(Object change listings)
--------------------------------
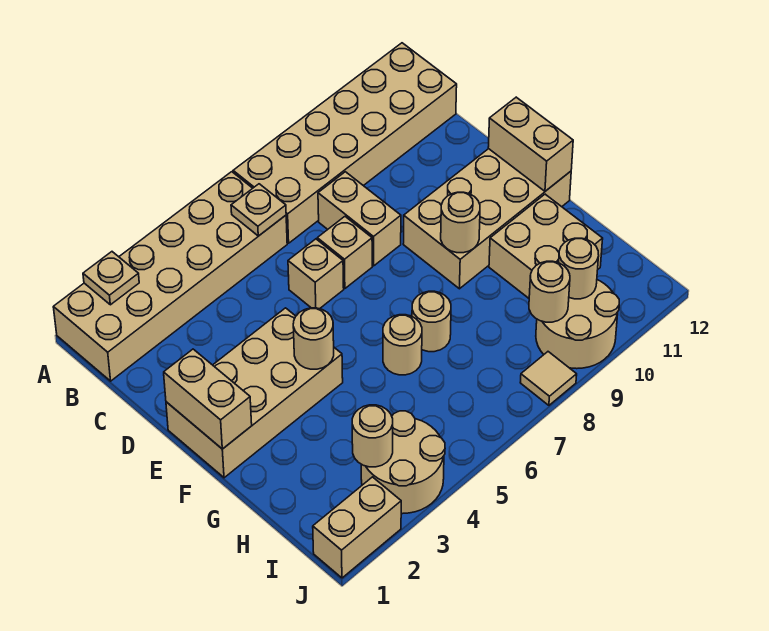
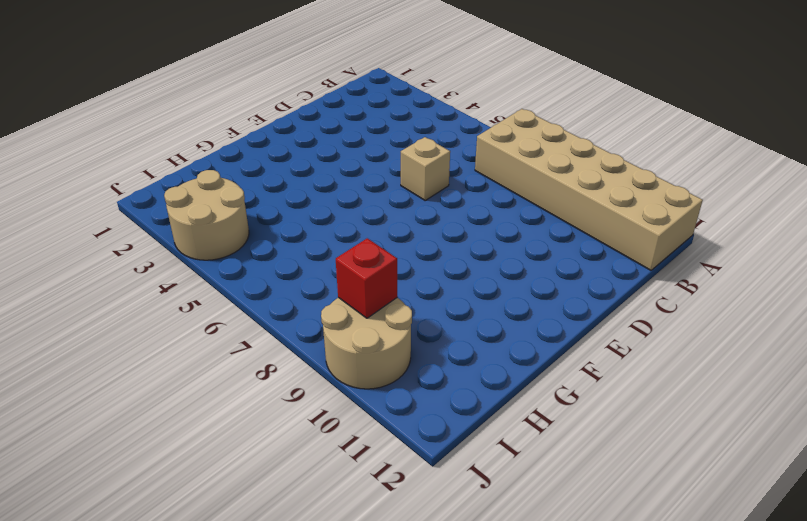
red brick I9 level 2 -> tan round brick I9 level 2
none -> tan brick A1:B6 level 1
none -> tan brick C8:D8 level 1
none -> tan brick D7 level 1

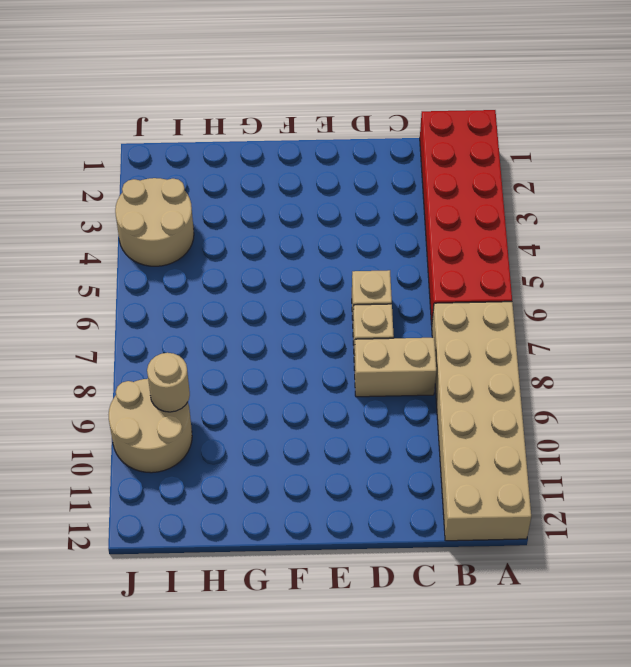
red brick A1:B6 level 1 -> tan brick A1:B6 level 1
none -> tan brick E1:F4 level 1
none -> tan brick E9:F12 level 1
none -> tan round brick G6 level 1

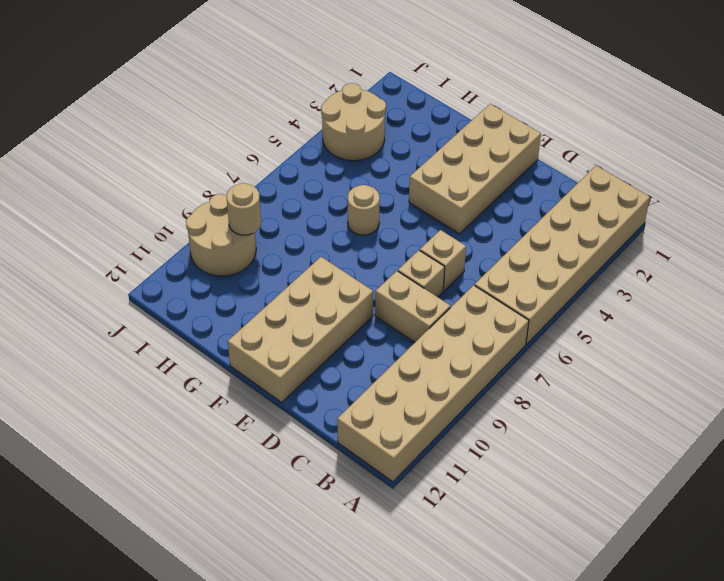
none -> tan round brick G7 level 1
none -> tan brick G10:H11 level 1
none -> tan brick J1:J2 level 1

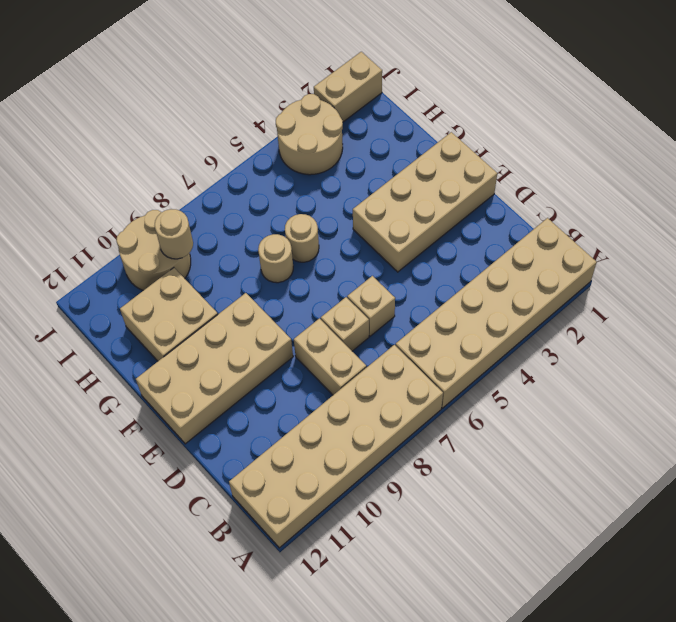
none -> tan tile J8 level 1
none -> tan plate A2 level 2
none -> tan plate B6 level 2

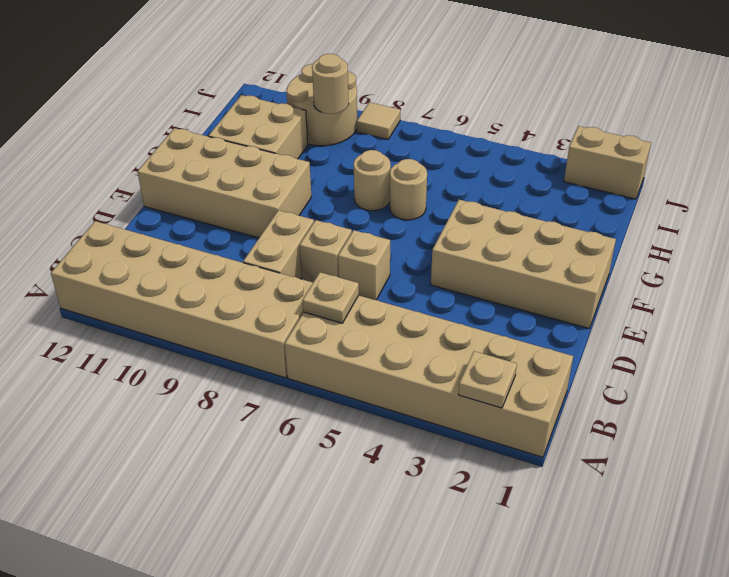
none -> tan round brick I3:J4 level 1
none -> tan brick E1:F1 level 2
none -> tan brick E12:F12 level 2

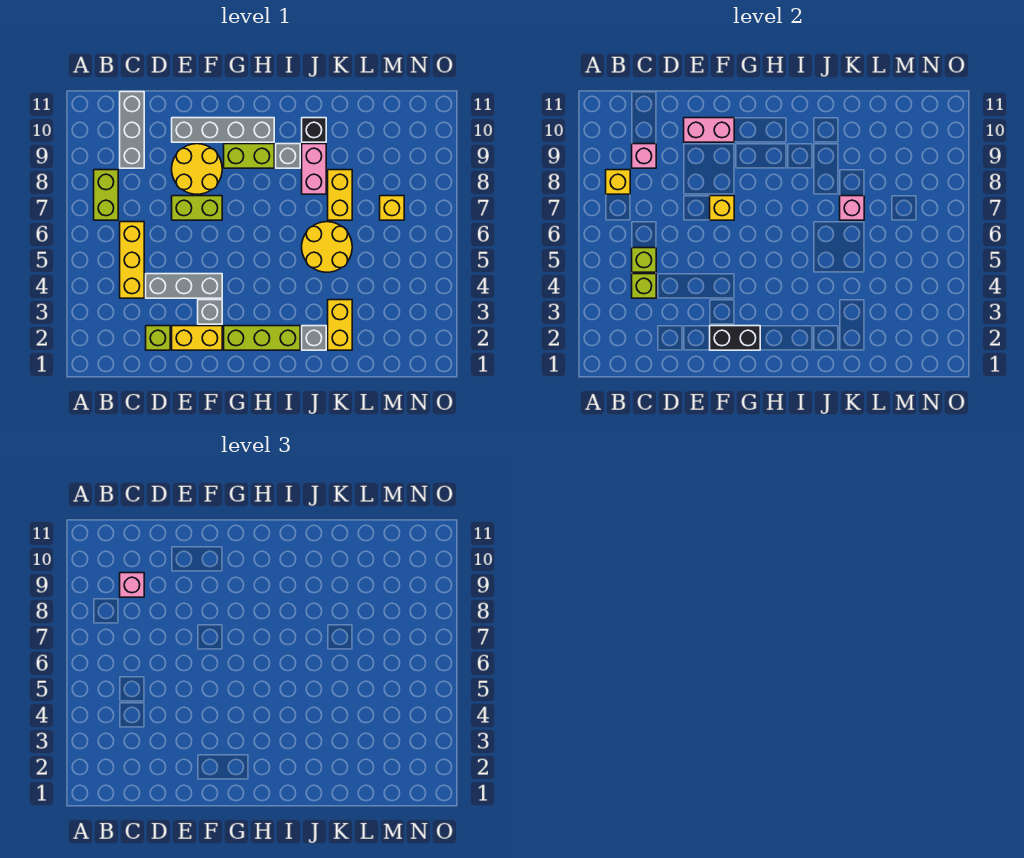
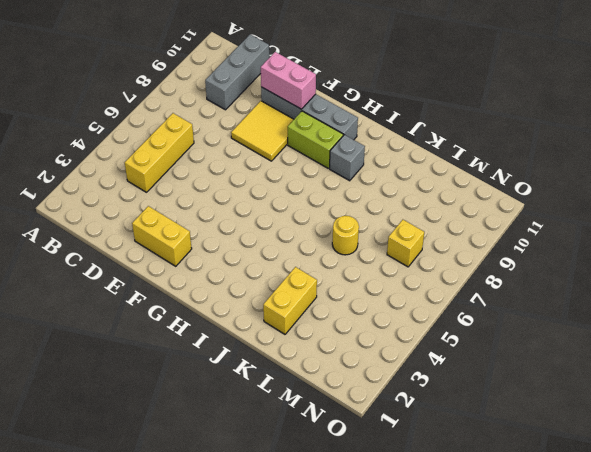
yellow tile E8:F9 level 1 -> yellow round brick E8:F9 level 1
yellow round brick K6 level 1 -> yellow round brick J5:K6 level 1
none -> lime brick B7:B8 level 1
none -> lime brick D2 level 1
none -> grey brick D4:F4 level 1

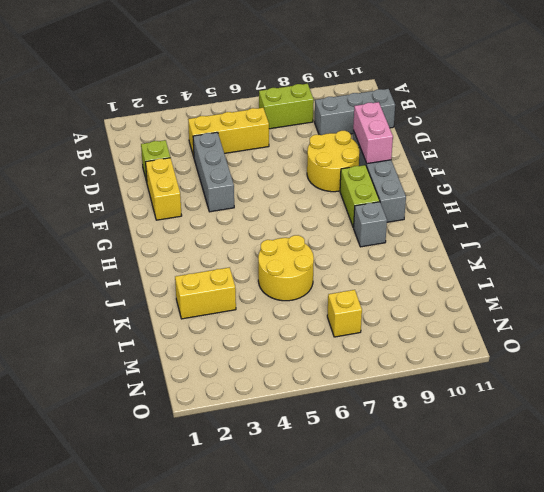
none -> lime brick E7:F7 level 1
none -> grey brick F3 level 1
none -> lime brick G2:I2 level 1

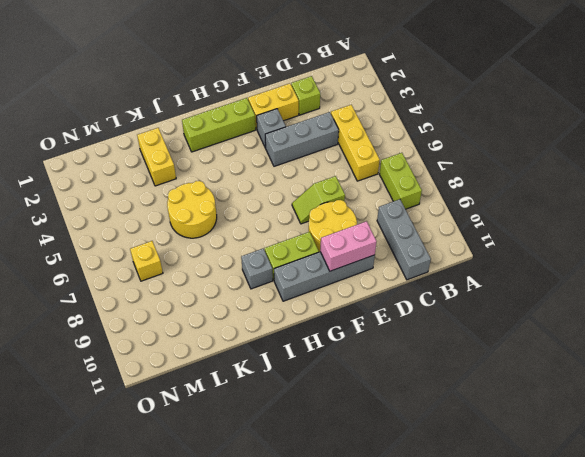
lime slope E7:F7 level 1 top E -> lime brick E7:F7 level 1
none -> grey brick J2 level 1
none -> pink brick J8:J9 level 1
none -> black brick J10 level 1

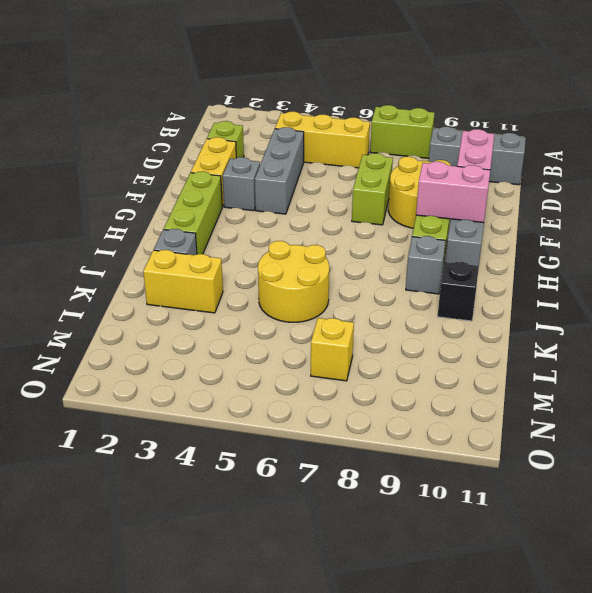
pink brick G9:G10 level 2 -> pink brick J8:J9 level 1
none -> yellow brick K7:K8 level 1
none -> yellow brick B8 level 2
none -> lime brick C4 level 2

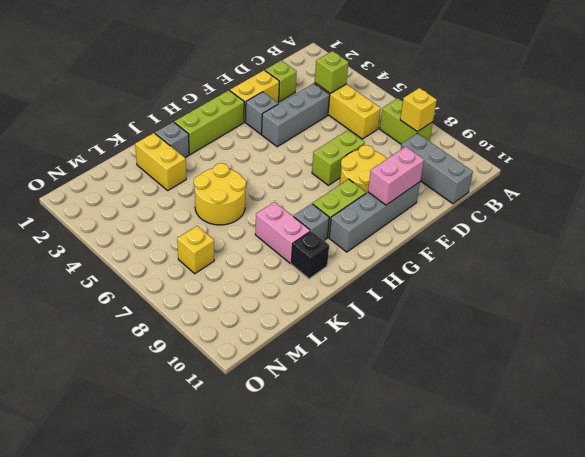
none -> yellow brick K7:K8 level 1
none -> lime brick C5 level 2
none -> pink brick C9 level 2

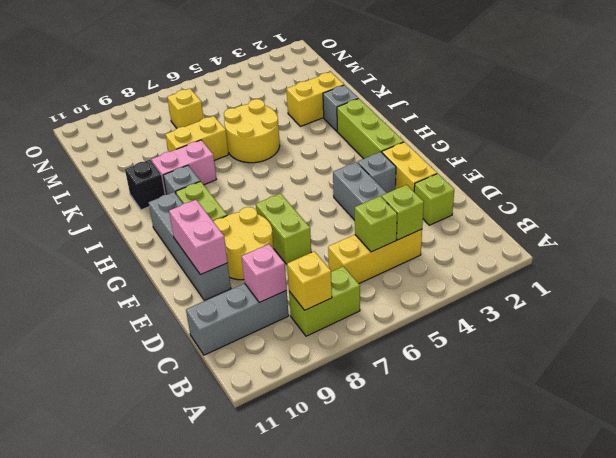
none -> black brick F2:G2 level 2
none -> yellow brick F7 level 2
none -> pink brick K7 level 2

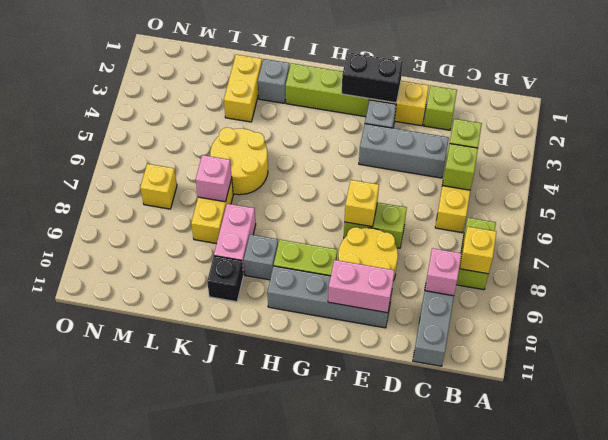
none -> pink brick C9 level 3

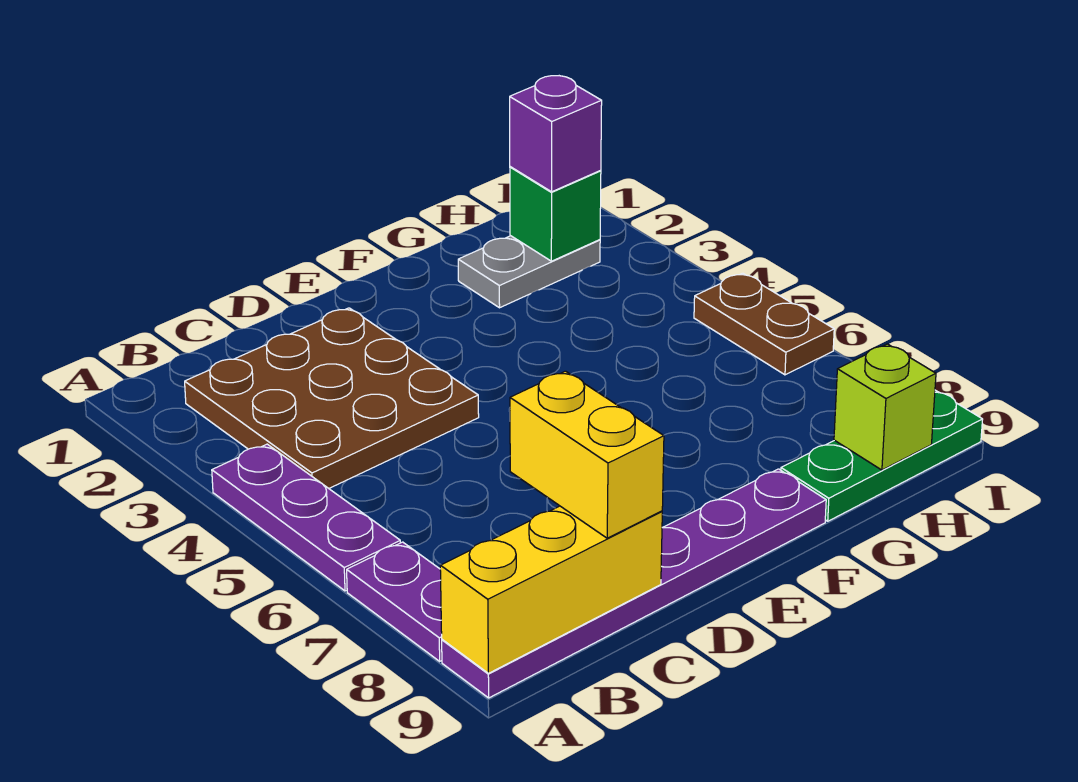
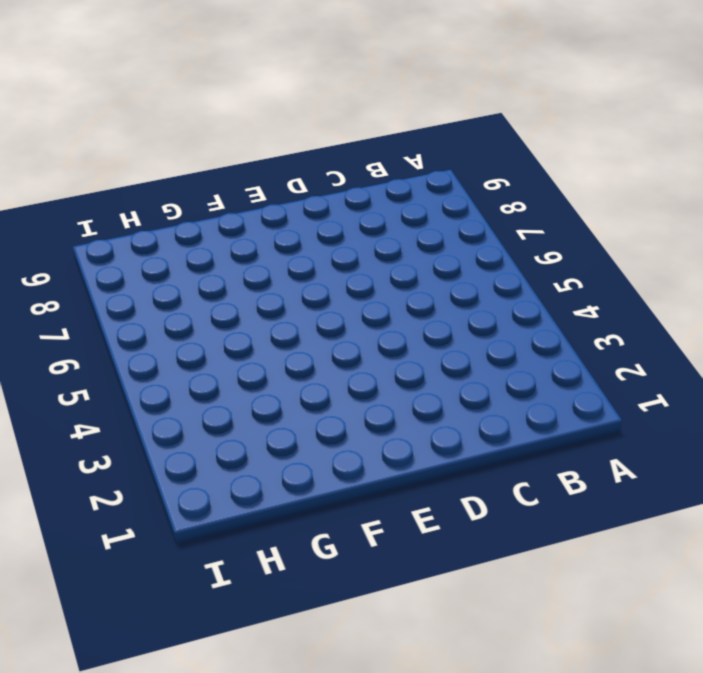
none -> purple plate A4:A6 level 1
none -> purple plate A7:A8 level 1
none -> purple plate A9:F9 level 1

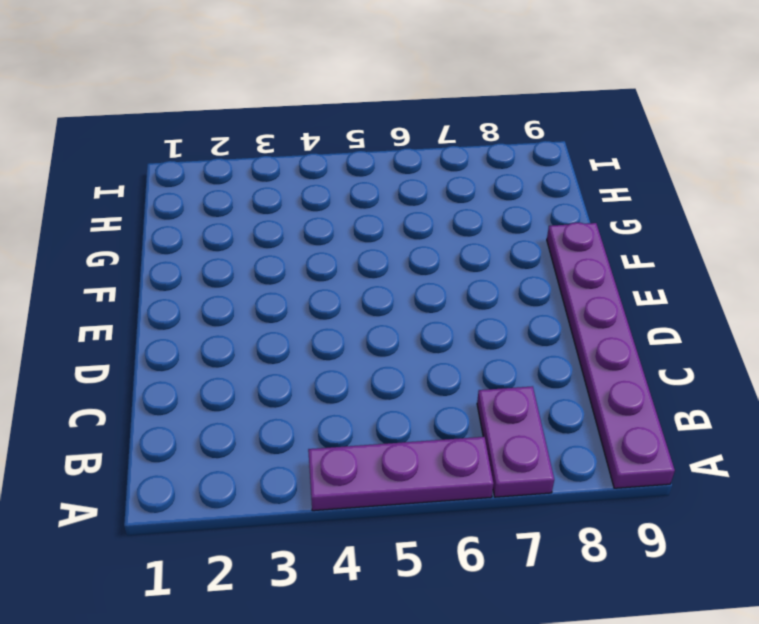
purple plate A7:B7 level 1 -> purple plate A7:A8 level 1
none -> brown plate B2:D4 level 1
none -> grey plate G2:H2 level 1
none -> green plate G9:I9 level 1

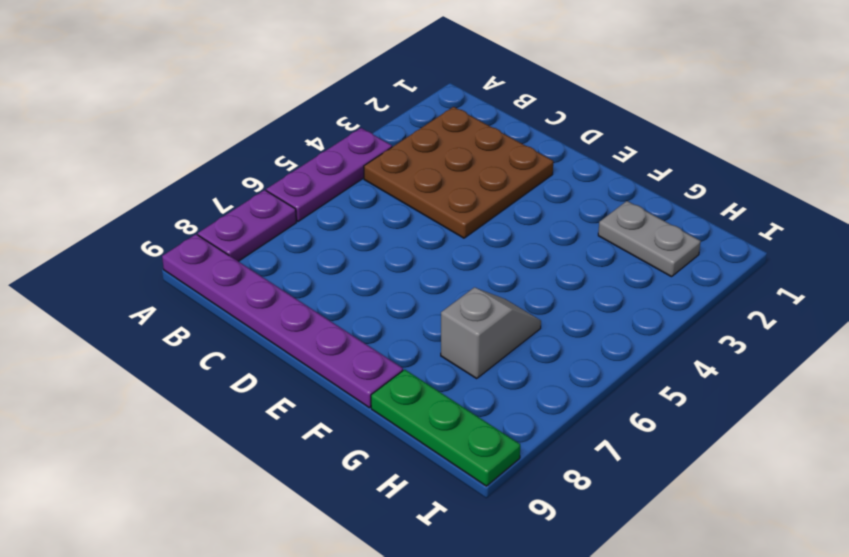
grey slope G6:G7 level 1 top 7 -> none
none -> brown plate I5:I6 level 1
none -> yellow brick A9:C9 level 2
none -> green brick H2 level 2

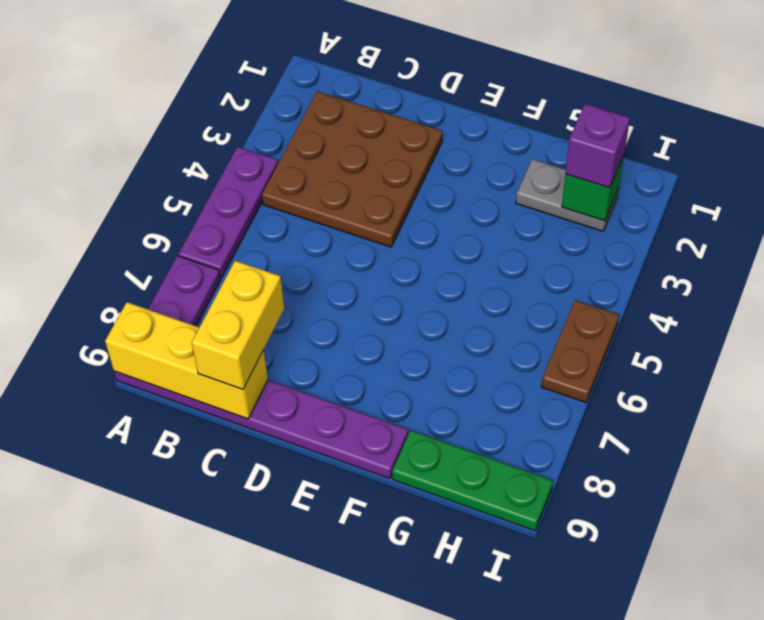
none -> lime brick H9 level 2

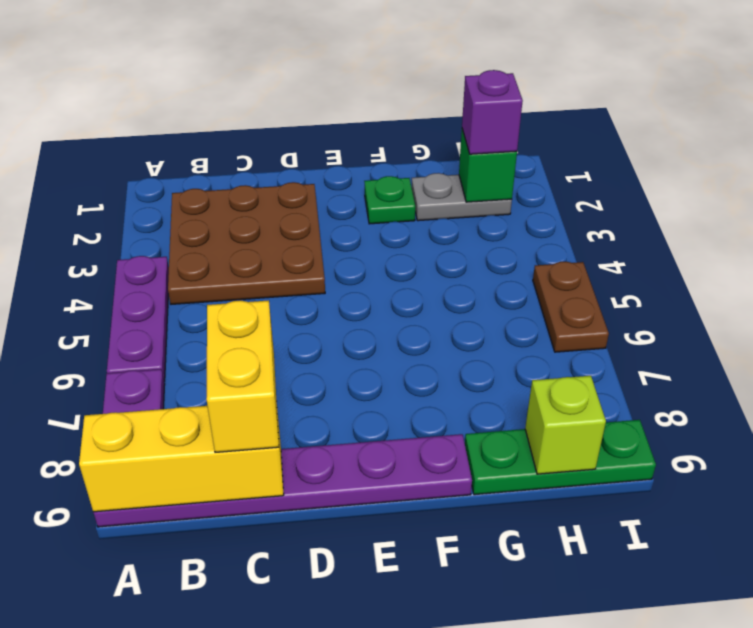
green plate F2 level 1 -> none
--------------------------------
» Task directions:
A word-for-word restatement of all the lines above is needed, with the pictures omitted.

» Response to this exercise:
red brick I9 level 2 -> tan round brick I9 level 2
none -> tan brick A1:B6 level 1
none -> tan brick C8:D8 level 1
none -> tan brick D7 level 1

red brick A1:B6 level 1 -> tan brick A1:B6 level 1
none -> tan brick E1:F4 level 1
none -> tan brick E9:F12 level 1
none -> tan round brick G6 level 1

none -> tan round brick G7 level 1
none -> tan brick G10:H11 level 1
none -> tan brick J1:J2 level 1

none -> tan tile J8 level 1
none -> tan plate A2 level 2
none -> tan plate B6 level 2

none -> tan round brick I3:J4 level 1
none -> tan brick E1:F1 level 2
none -> tan brick E12:F12 level 2

yellow tile E8:F9 level 1 -> yellow round brick E8:F9 level 1
yellow round brick K6 level 1 -> yellow round brick J5:K6 level 1
none -> lime brick B7:B8 level 1
none -> lime brick D2 level 1
none -> grey brick D4:F4 level 1

none -> lime brick E7:F7 level 1
none -> grey brick F3 level 1
none -> lime brick G2:I2 level 1

lime slope E7:F7 level 1 top E -> lime brick E7:F7 level 1
none -> grey brick J2 level 1
none -> pink brick J8:J9 level 1
none -> black brick J10 level 1

pink brick G9:G10 level 2 -> pink brick J8:J9 level 1
none -> yellow brick K7:K8 level 1
none -> yellow brick B8 level 2
none -> lime brick C4 level 2

none -> yellow brick K7:K8 level 1
none -> lime brick C5 level 2
none -> pink brick C9 level 2

none -> black brick F2:G2 level 2
none -> yellow brick F7 level 2
none -> pink brick K7 level 2

none -> pink brick C9 level 3

none -> purple plate A4:A6 level 1
none -> purple plate A7:A8 level 1
none -> purple plate A9:F9 level 1

purple plate A7:B7 level 1 -> purple plate A7:A8 level 1
none -> brown plate B2:D4 level 1
none -> grey plate G2:H2 level 1
none -> green plate G9:I9 level 1

grey slope G6:G7 level 1 top 7 -> none
none -> brown plate I5:I6 level 1
none -> yellow brick A9:C9 level 2
none -> green brick H2 level 2

none -> lime brick H9 level 2

green plate F2 level 1 -> none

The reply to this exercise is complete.